EXERCISE GOAL: The first line of the entries through the line bearing "armchair: (389, 675) -> (829, 480), turned 90": copy these lines exactly and return nothing else.

########

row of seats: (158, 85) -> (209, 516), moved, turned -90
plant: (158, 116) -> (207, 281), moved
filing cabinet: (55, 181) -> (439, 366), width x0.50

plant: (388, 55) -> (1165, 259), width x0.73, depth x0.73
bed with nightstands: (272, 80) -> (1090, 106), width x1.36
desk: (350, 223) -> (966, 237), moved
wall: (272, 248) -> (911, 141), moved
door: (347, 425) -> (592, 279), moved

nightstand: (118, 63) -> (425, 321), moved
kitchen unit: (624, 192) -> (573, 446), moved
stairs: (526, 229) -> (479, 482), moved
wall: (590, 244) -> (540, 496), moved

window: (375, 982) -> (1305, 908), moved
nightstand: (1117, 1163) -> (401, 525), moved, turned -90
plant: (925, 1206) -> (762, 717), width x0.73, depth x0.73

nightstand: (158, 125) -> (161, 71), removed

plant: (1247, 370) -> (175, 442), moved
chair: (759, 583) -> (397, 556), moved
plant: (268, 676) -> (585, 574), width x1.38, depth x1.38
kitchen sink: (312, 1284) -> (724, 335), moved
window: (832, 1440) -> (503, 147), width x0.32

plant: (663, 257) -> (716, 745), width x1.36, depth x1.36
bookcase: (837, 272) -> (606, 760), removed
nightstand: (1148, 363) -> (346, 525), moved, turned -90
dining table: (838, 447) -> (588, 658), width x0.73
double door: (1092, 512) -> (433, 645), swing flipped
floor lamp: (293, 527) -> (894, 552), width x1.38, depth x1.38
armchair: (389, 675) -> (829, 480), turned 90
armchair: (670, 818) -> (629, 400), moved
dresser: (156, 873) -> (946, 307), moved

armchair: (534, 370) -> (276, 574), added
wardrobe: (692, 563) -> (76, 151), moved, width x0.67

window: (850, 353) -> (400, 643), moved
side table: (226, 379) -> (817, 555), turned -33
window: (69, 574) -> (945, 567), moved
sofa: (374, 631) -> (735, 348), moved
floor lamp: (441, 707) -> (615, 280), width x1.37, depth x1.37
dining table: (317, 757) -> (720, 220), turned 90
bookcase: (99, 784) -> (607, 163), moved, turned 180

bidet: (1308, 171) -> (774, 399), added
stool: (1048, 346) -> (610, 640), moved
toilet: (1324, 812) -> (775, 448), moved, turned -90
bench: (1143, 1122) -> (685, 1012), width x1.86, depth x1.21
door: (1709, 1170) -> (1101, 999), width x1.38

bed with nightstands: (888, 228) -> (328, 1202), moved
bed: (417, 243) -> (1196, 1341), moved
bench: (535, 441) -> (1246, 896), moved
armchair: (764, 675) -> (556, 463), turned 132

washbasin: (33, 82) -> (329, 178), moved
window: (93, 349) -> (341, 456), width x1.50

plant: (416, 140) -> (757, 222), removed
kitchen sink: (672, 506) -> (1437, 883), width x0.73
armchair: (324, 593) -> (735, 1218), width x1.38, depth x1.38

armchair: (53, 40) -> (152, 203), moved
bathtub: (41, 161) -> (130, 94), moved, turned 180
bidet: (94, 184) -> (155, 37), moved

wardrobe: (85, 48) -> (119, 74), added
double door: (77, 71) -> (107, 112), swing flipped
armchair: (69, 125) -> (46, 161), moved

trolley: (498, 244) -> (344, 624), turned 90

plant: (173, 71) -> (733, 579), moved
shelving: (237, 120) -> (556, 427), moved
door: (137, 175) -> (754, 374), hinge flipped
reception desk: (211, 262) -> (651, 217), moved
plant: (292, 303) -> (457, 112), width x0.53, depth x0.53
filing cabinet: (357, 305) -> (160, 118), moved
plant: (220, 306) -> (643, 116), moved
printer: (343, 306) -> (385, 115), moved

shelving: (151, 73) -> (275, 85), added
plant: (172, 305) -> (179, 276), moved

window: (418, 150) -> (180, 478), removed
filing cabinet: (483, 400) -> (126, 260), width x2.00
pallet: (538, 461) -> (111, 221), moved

########

ANSWER TO THIS EXERCISE:
row of seats: (158, 85) -> (209, 516), moved, turned -90
plant: (158, 116) -> (207, 281), moved
filing cabinet: (55, 181) -> (439, 366), width x0.50

plant: (388, 55) -> (1165, 259), width x0.73, depth x0.73
bed with nightstands: (272, 80) -> (1090, 106), width x1.36
desk: (350, 223) -> (966, 237), moved
wall: (272, 248) -> (911, 141), moved
door: (347, 425) -> (592, 279), moved

nightstand: (118, 63) -> (425, 321), moved
kitchen unit: (624, 192) -> (573, 446), moved
stairs: (526, 229) -> (479, 482), moved
wall: (590, 244) -> (540, 496), moved

window: (375, 982) -> (1305, 908), moved
nightstand: (1117, 1163) -> (401, 525), moved, turned -90
plant: (925, 1206) -> (762, 717), width x0.73, depth x0.73

nightstand: (158, 125) -> (161, 71), removed

plant: (1247, 370) -> (175, 442), moved
chair: (759, 583) -> (397, 556), moved
plant: (268, 676) -> (585, 574), width x1.38, depth x1.38
kitchen sink: (312, 1284) -> (724, 335), moved
window: (832, 1440) -> (503, 147), width x0.32

plant: (663, 257) -> (716, 745), width x1.36, depth x1.36
bookcase: (837, 272) -> (606, 760), removed
nightstand: (1148, 363) -> (346, 525), moved, turned -90
dining table: (838, 447) -> (588, 658), width x0.73
double door: (1092, 512) -> (433, 645), swing flipped
floor lamp: (293, 527) -> (894, 552), width x1.38, depth x1.38
armchair: (389, 675) -> (829, 480), turned 90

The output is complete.